### WHAT THE TASK REQUIRES
Please copy exactly the lines that begin with the one containing "grey brick G4:I4" and end with the last line of the entries.

------------------------------------------------------------------------

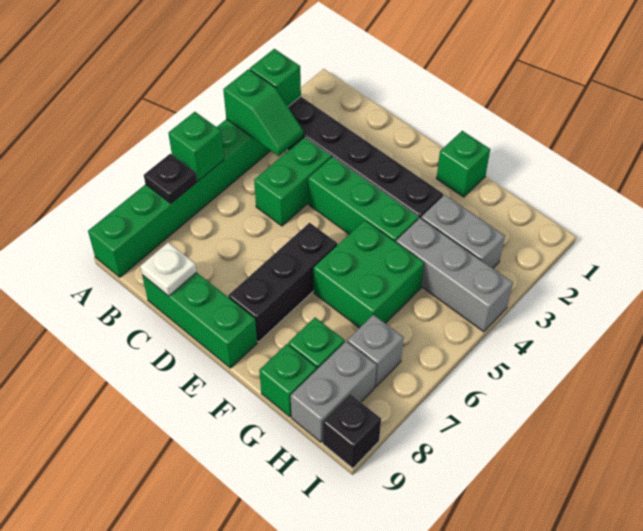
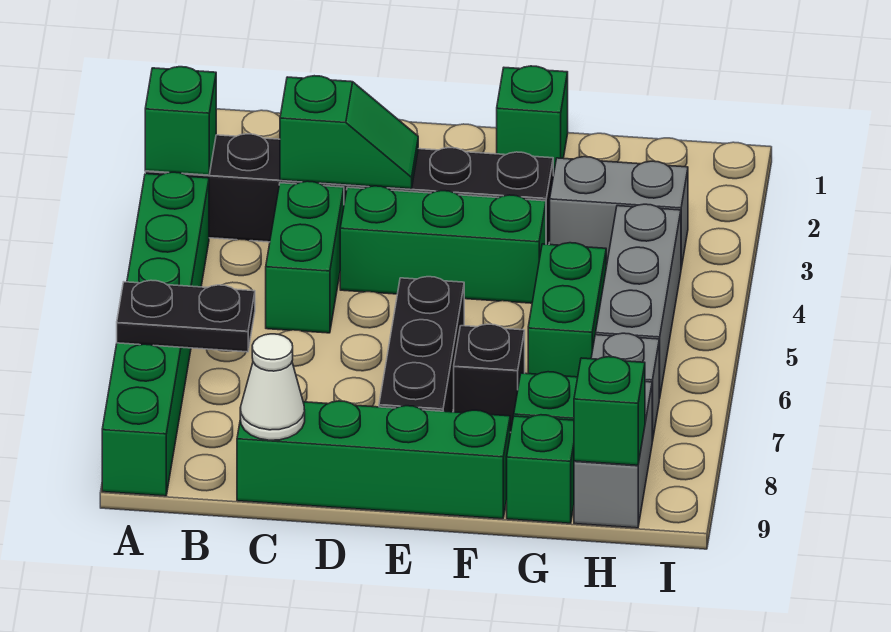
green slope A4:B4 level 2 top A -> green slope C3:D3 level 2 top C
green brick A6 level 2 -> green brick H9 level 2
black plate A7 level 2 -> black plate A7:B7 level 2
green brick C9:E9 level 1 -> green brick C9:F9 level 1
white plate C9 level 2 -> white cone C9 level 2
green brick F5:G6 level 1 -> green brick G5:G6 level 1
grey brick G4:I4 level 1 -> grey brick H4:H6 level 1
black brick I9 level 1 -> black brick F7 level 1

------------------------------------------------------------------------

### RESPONSE
grey brick G4:I4 level 1 -> grey brick H4:H6 level 1
black brick I9 level 1 -> black brick F7 level 1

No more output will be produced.